==== Data for review

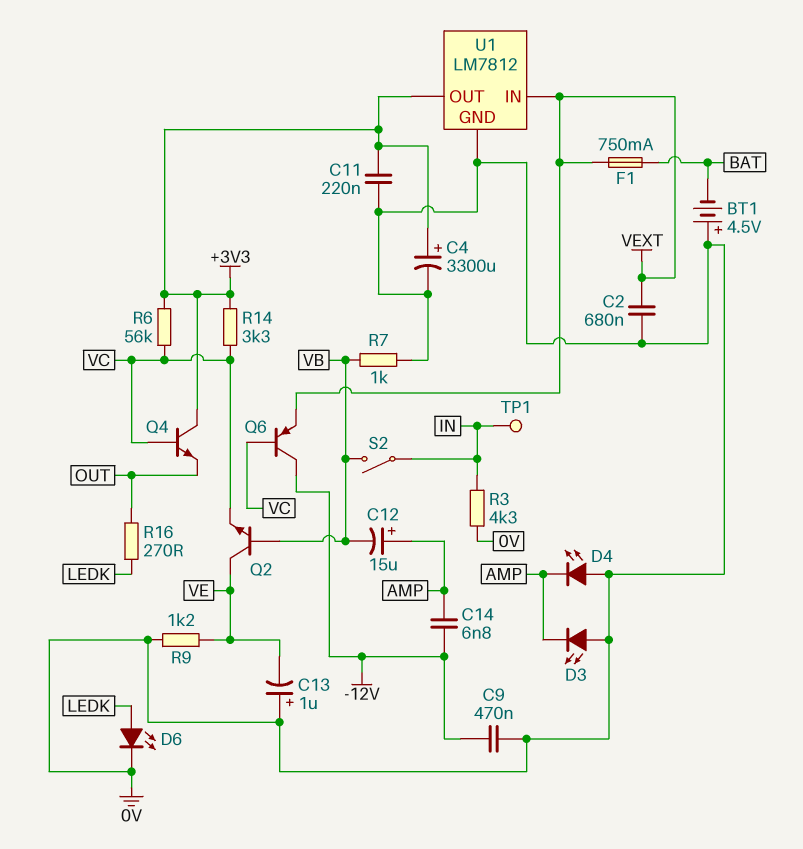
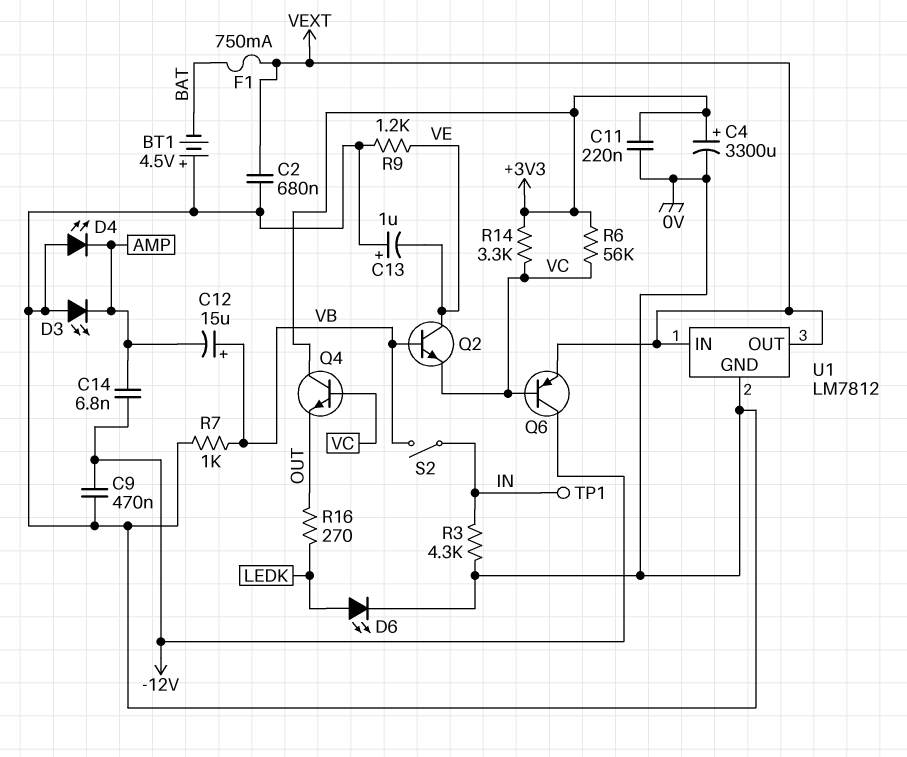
C12: 15uF (plus AMP, minus VB) -> 15uF (plus VB, minus AMP)
U1 pin OUT: +3V3 -> VEXT

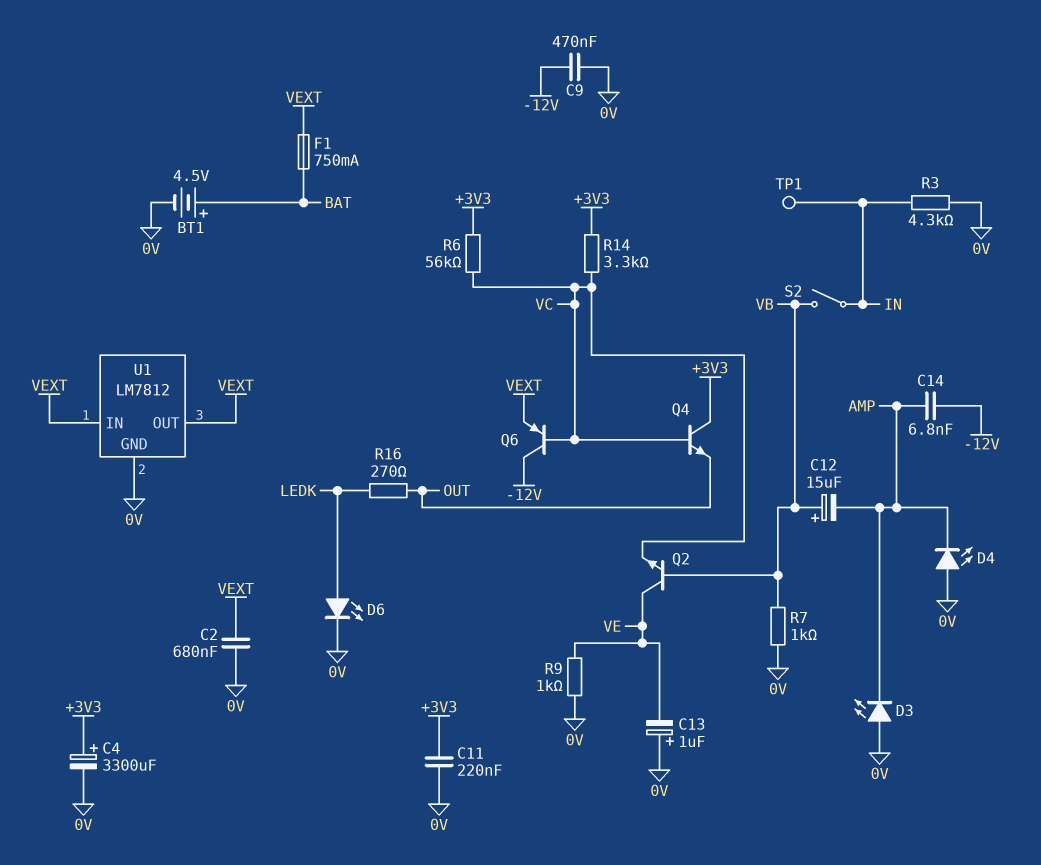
BT1: 4.5V (plus 0V, minus BAT) -> 4.5V (plus BAT, minus 0V)
R9: 1.2k (0V, VE) -> 1k (0V, VE)

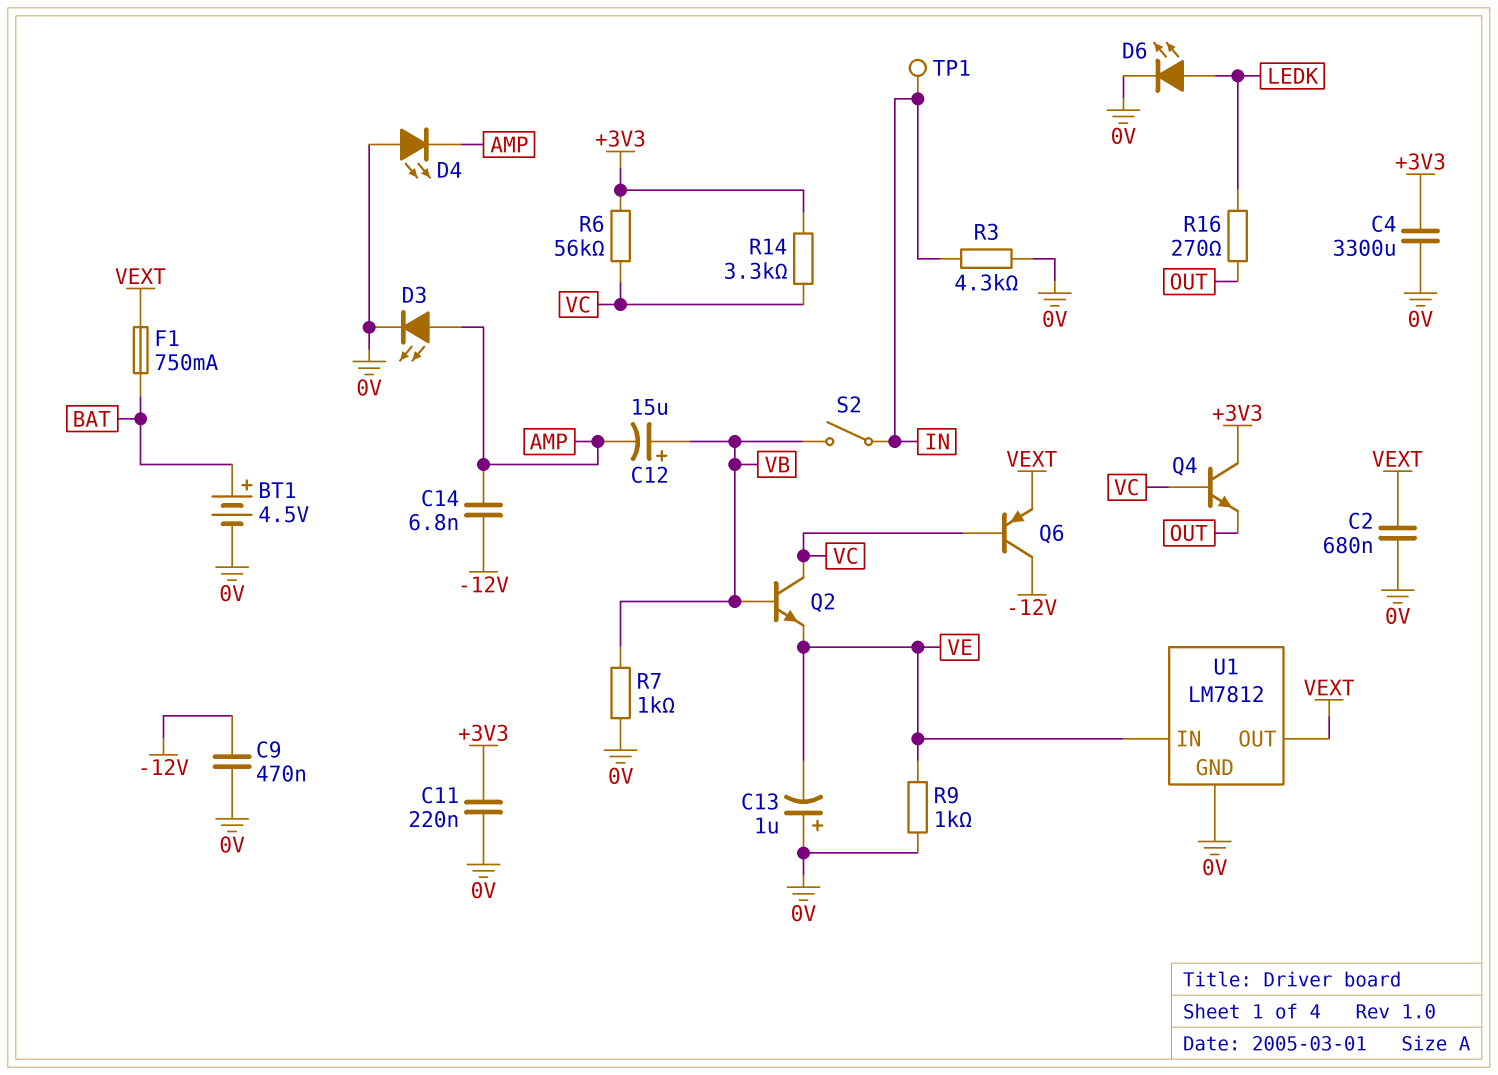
C4: 3300uF (plus +3V3, minus 0V) -> 3300uF (+3V3, 0V)
D3: LED (A 0V, K AMP) -> LED (A AMP, K 0V)
Q2: NPN (B VB, C VE, E VC) -> NPN (B VB, C VC, E VE)
U1 pin IN: VEXT -> VE

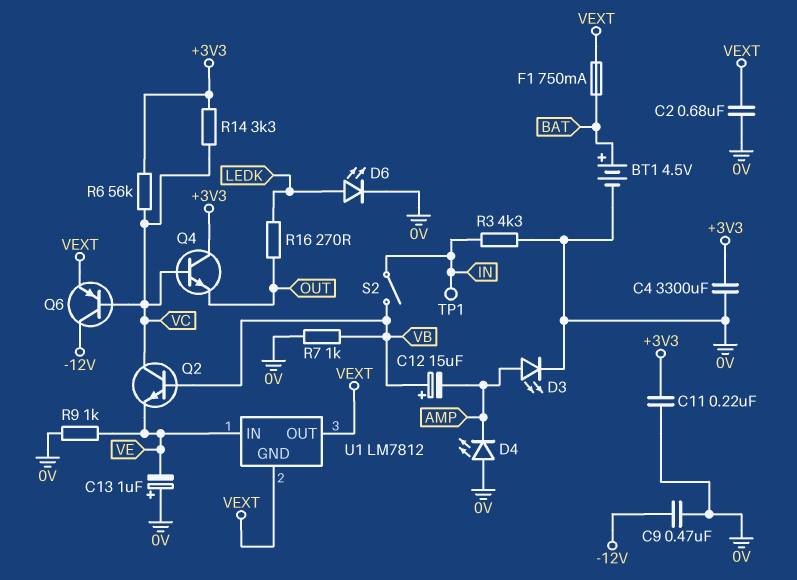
C14: 6.8nF (-12V, AMP) -> none
U1 pin GND: 0V -> VEXT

========

- **Exercise description**
Please retype the entries above word for word, but only from the line containing "U1 pin IN: VEXT -> VE" through the last line, and without the pictures.

- **Task answer**
U1 pin IN: VEXT -> VE

C14: 6.8nF (-12V, AMP) -> none
U1 pin GND: 0V -> VEXT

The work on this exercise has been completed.